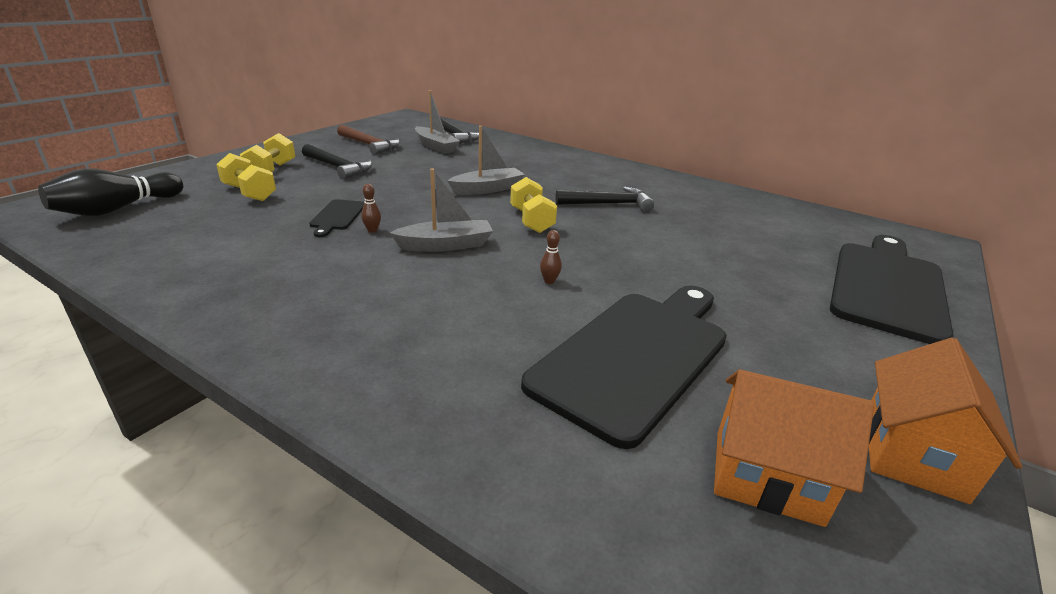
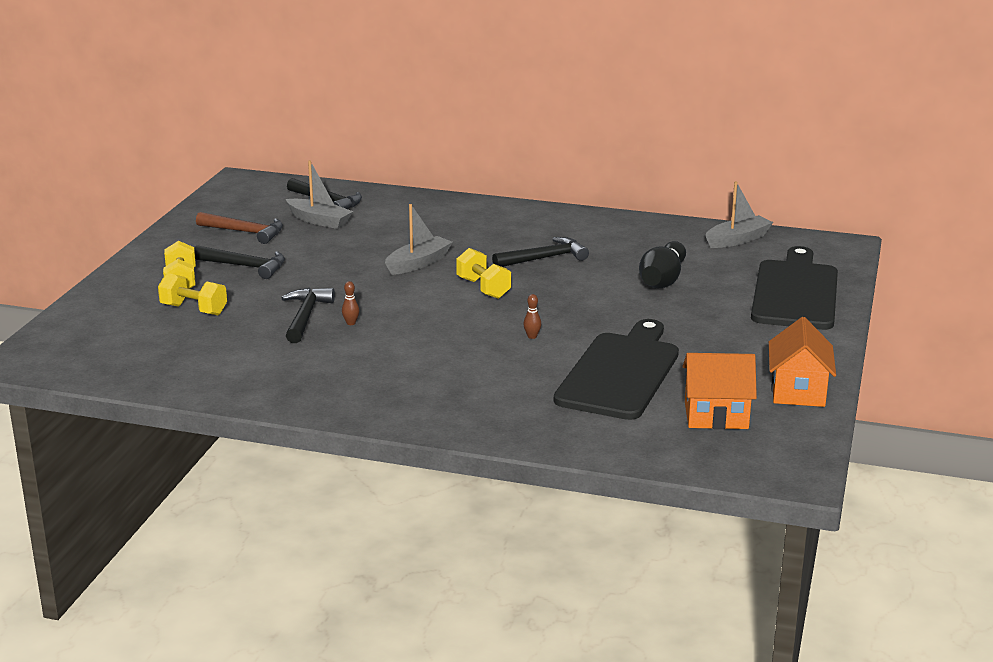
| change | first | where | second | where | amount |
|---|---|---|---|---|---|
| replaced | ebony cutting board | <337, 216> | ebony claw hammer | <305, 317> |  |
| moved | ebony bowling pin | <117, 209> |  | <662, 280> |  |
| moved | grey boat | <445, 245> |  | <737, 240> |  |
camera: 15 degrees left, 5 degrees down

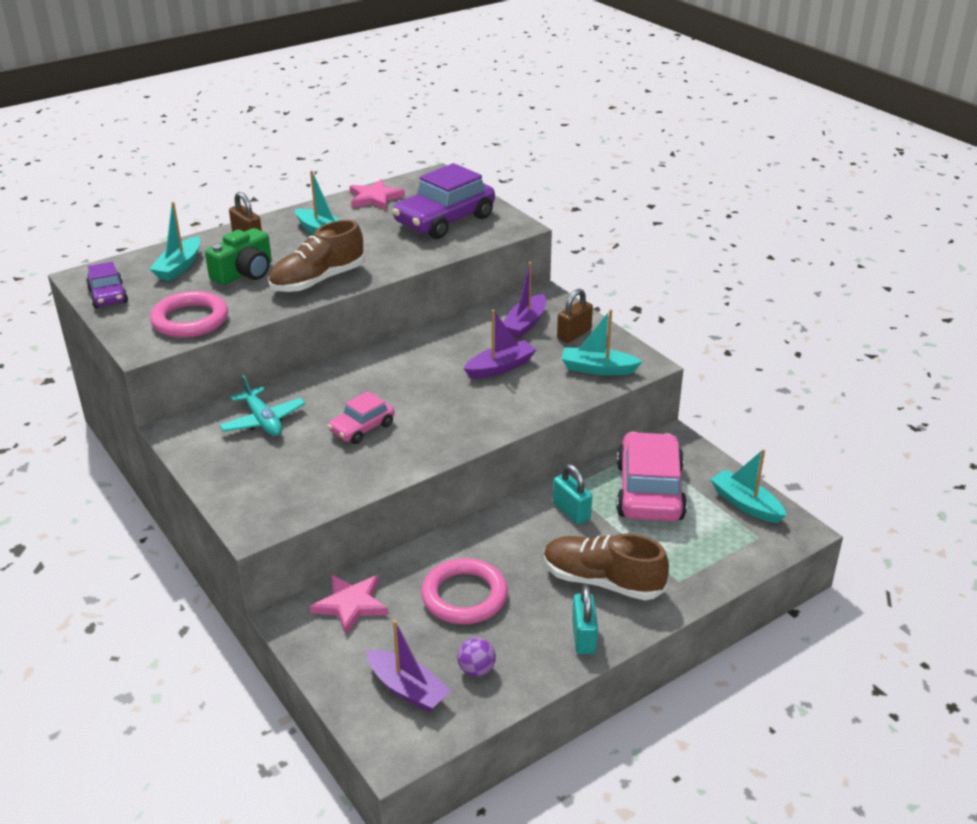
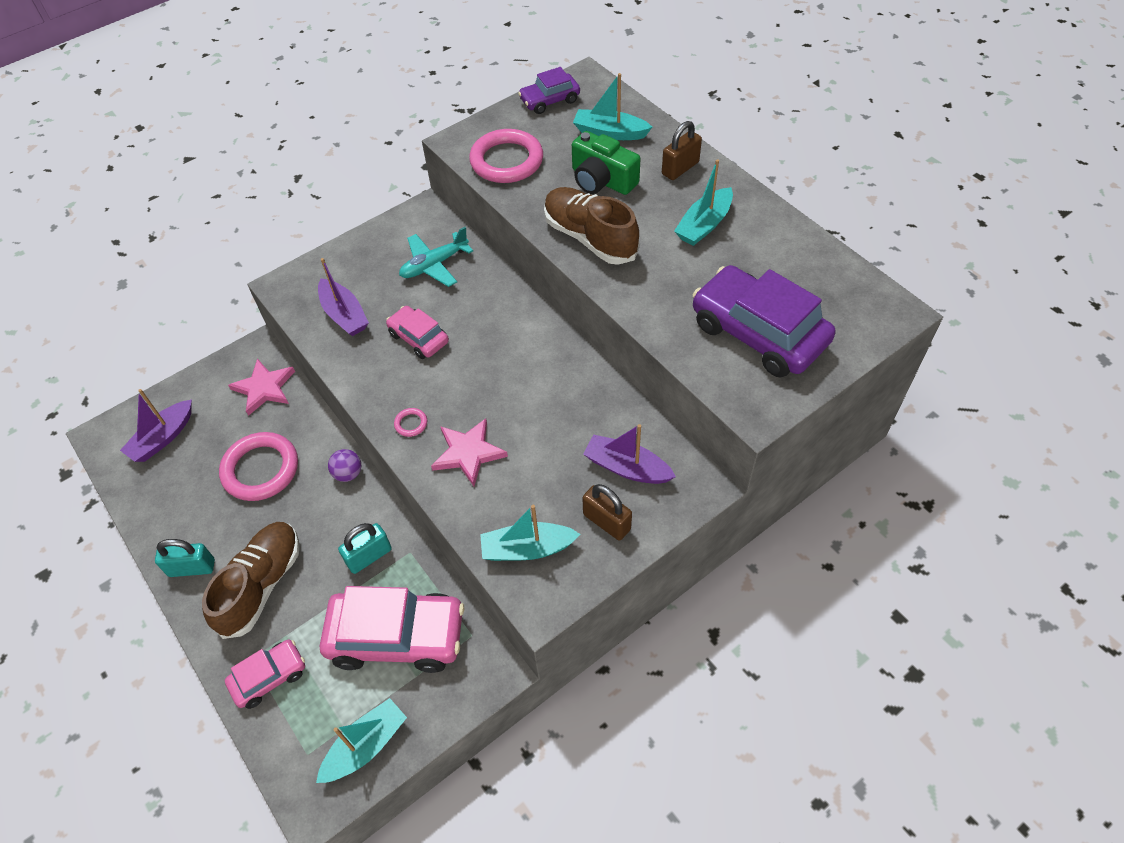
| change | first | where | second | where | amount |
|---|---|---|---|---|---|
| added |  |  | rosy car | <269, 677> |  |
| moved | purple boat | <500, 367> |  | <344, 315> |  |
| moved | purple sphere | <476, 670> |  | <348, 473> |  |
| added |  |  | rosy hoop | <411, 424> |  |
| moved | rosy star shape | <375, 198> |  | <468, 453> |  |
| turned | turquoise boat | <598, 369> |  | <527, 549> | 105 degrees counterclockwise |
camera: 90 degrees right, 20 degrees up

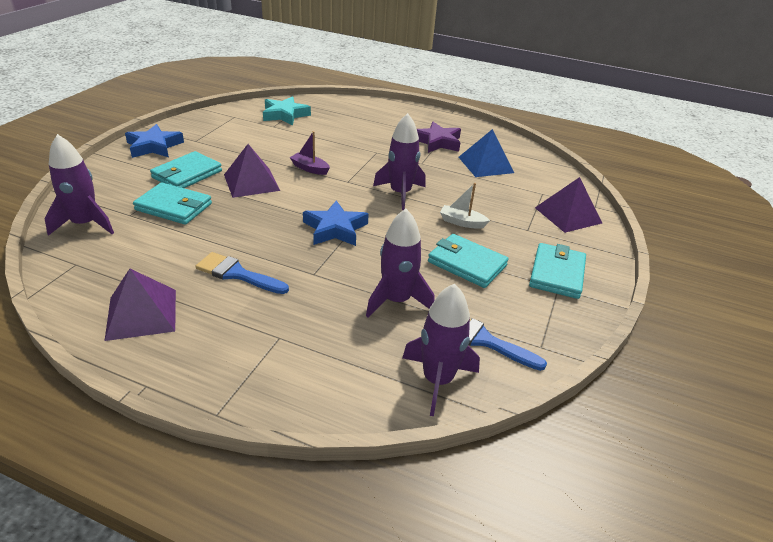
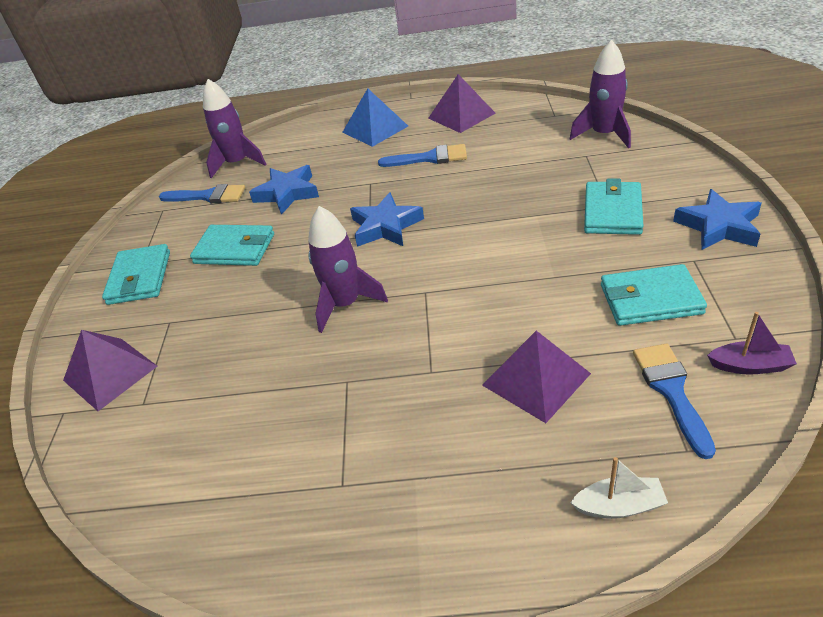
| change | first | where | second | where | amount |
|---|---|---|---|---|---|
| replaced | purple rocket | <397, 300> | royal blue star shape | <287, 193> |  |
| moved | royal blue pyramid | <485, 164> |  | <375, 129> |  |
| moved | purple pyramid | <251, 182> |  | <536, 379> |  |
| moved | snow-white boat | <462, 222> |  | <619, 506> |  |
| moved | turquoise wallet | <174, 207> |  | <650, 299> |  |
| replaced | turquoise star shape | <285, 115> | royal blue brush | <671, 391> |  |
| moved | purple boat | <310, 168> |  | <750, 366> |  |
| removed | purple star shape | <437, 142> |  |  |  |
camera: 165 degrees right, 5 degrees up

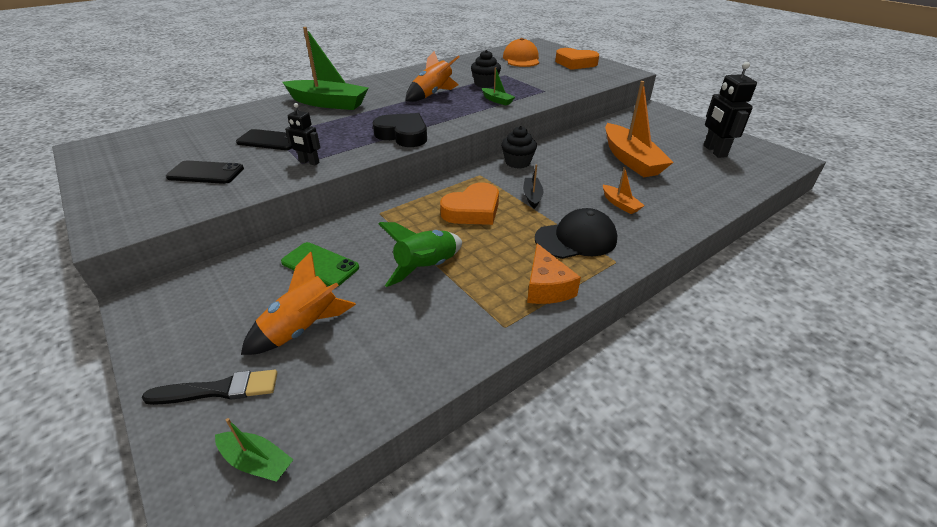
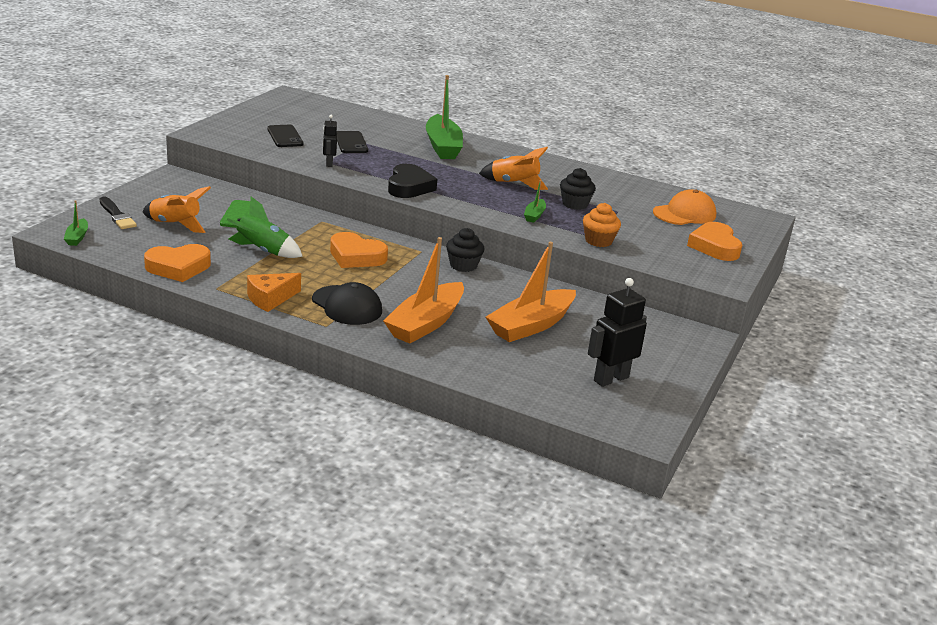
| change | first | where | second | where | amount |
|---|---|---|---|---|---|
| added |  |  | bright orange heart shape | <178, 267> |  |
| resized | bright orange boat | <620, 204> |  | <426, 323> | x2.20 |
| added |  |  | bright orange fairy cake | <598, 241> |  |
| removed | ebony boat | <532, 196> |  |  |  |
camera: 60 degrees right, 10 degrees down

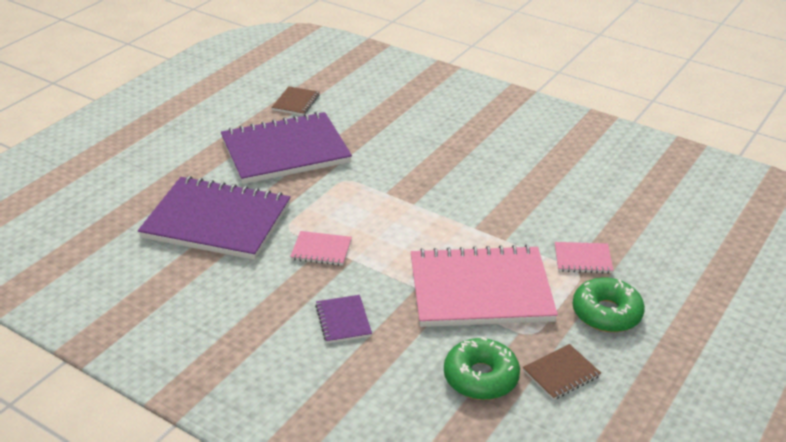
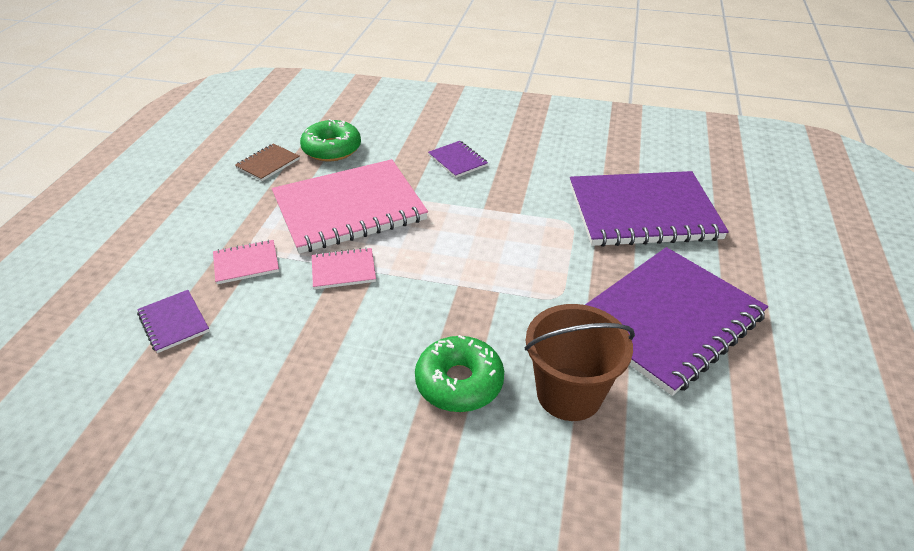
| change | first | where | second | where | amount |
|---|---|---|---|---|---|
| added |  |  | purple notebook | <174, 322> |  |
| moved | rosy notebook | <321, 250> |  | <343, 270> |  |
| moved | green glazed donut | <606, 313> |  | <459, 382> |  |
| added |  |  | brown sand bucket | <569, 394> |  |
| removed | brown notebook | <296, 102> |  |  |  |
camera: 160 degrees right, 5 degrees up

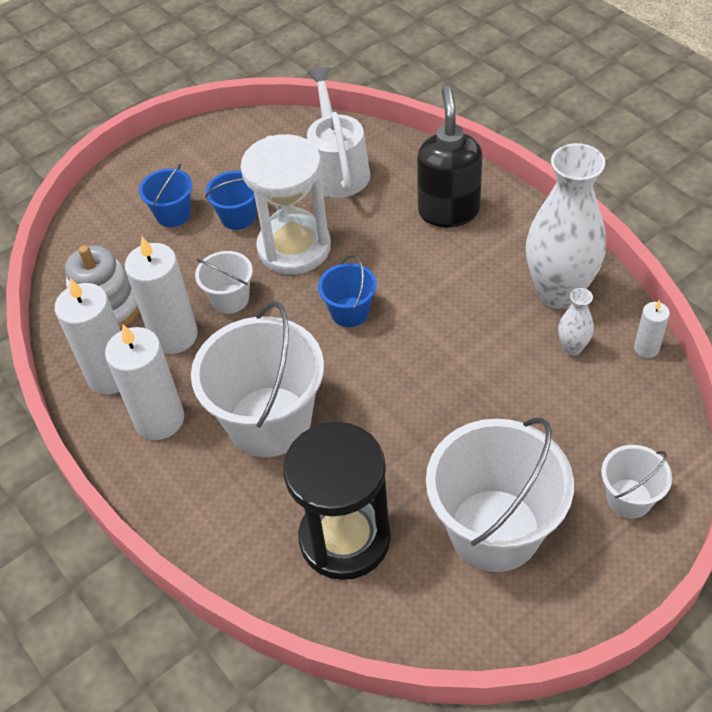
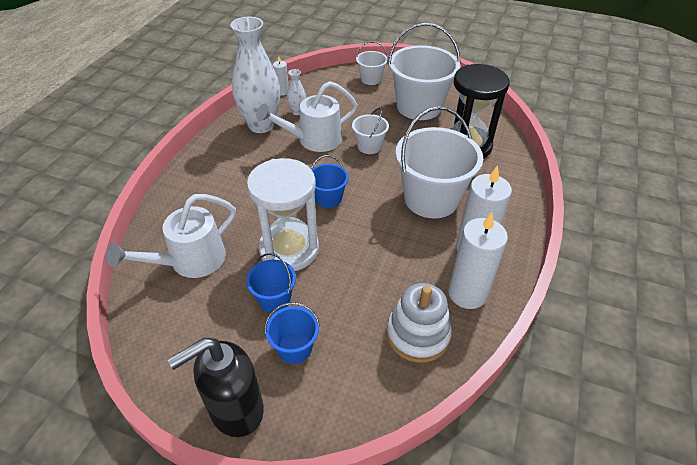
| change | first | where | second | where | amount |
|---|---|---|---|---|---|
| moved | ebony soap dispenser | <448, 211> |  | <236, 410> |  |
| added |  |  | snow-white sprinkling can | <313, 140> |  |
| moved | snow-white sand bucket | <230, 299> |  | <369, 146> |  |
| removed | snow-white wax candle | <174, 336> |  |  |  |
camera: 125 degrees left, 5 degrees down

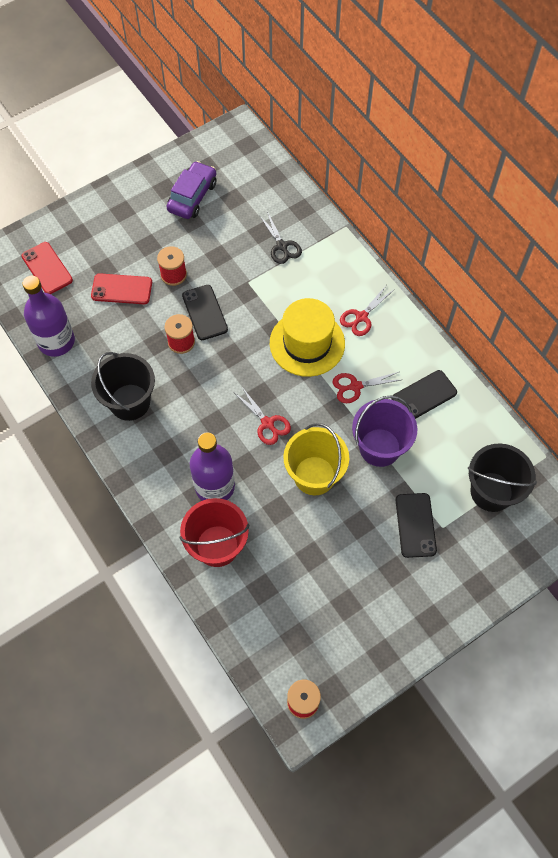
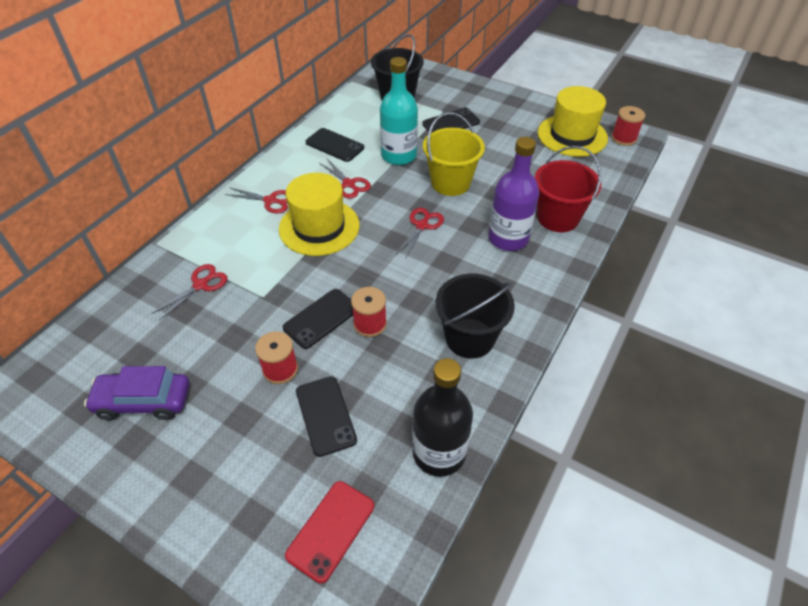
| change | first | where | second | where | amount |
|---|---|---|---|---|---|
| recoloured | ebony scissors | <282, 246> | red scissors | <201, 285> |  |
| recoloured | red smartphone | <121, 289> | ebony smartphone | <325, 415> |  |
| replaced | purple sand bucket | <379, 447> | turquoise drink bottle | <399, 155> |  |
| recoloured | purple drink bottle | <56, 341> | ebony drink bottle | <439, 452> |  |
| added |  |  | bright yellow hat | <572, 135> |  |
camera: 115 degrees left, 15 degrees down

*-*-*

- WHAT IS NEEDED
From the line holding "replaced | ebony" to the line holding "moved | grey", inclusive, restate each line above exactly as written.

- WORKED SOLUTION
| replaced | ebony cutting board | <337, 216> | ebony claw hammer | <305, 317> |  |
| moved | ebony bowling pin | <117, 209> |  | <662, 280> |  |
| moved | grey boat | <445, 245> |  | <737, 240> |  |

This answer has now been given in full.